[[ INFORMATION SHOWN open ]]

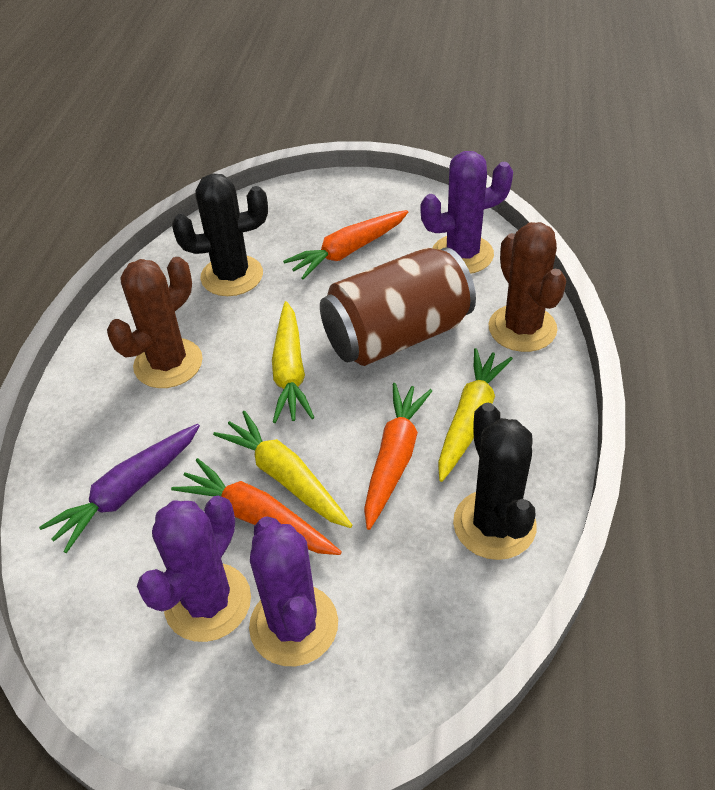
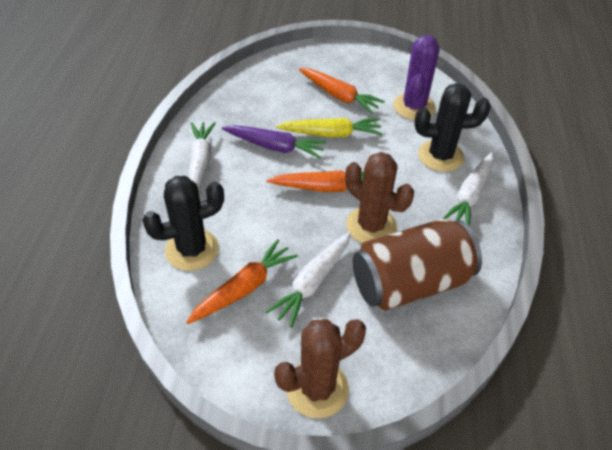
purple cactus: 3 -> 1
white carrot: 0 -> 3
yellow carrot: 3 -> 1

[[ INFORMATION SHOWN closed ]]

• _TASK GOAL_:
Return the material as it stands. Leave out the pictures.

• _REPLY_:
purple cactus: 3 -> 1
white carrot: 0 -> 3
yellow carrot: 3 -> 1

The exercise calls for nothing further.